To do: Could you print exactly the lines of the listing below, starting at the line that has "sofa: (410, 422) -> (392, 175), moved" and ending at the line that has "window: (630, 695) -> (348, 48), width x0.68", and only those lines?

START Records for the task

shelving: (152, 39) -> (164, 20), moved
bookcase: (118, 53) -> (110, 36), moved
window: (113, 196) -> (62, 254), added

END Records for the task
START Records for the task

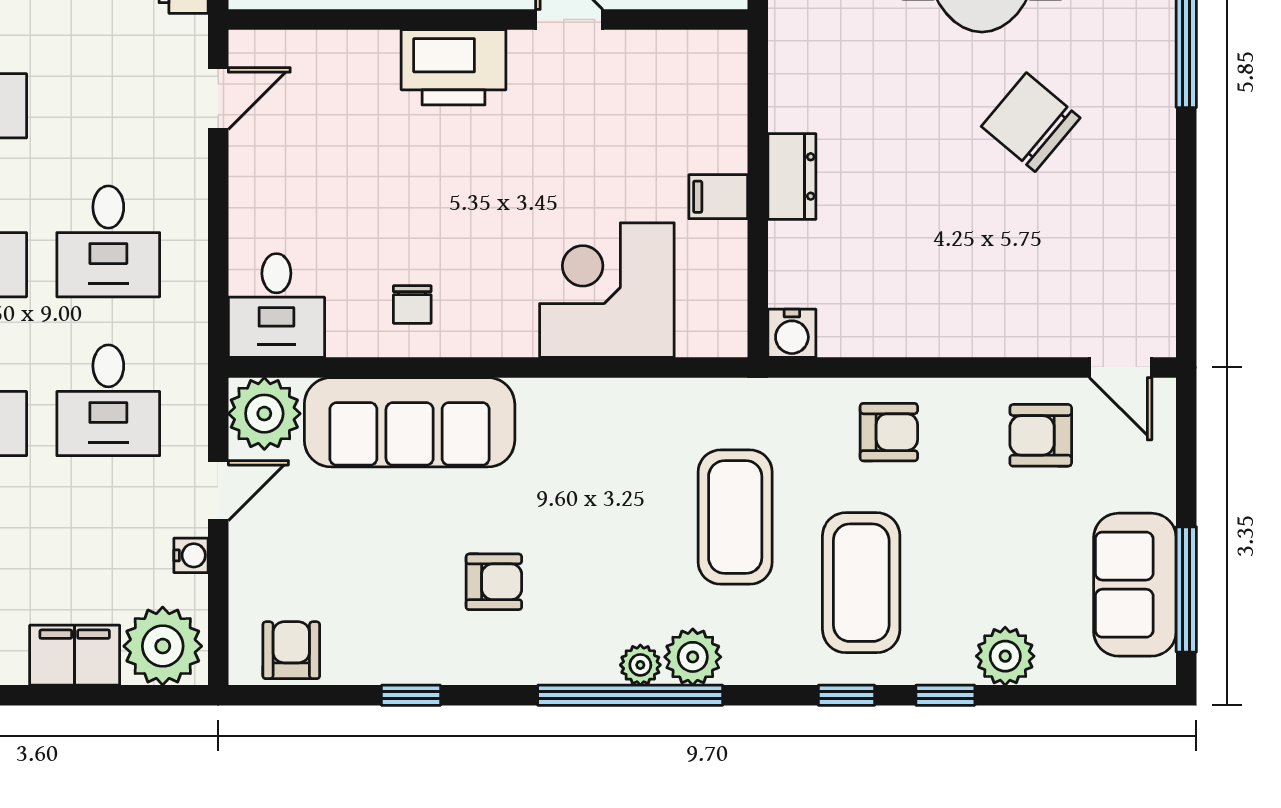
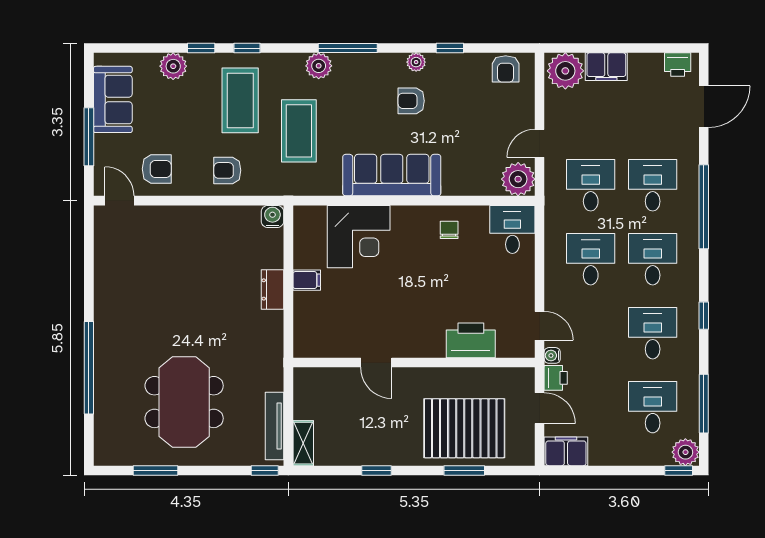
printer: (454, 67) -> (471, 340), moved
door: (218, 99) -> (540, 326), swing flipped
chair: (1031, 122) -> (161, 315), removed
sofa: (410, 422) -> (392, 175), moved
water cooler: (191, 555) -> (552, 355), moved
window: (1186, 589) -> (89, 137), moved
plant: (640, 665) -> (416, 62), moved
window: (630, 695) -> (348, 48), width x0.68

END Records for the task

Answer:
sofa: (410, 422) -> (392, 175), moved
water cooler: (191, 555) -> (552, 355), moved
window: (1186, 589) -> (89, 137), moved
plant: (640, 665) -> (416, 62), moved
window: (630, 695) -> (348, 48), width x0.68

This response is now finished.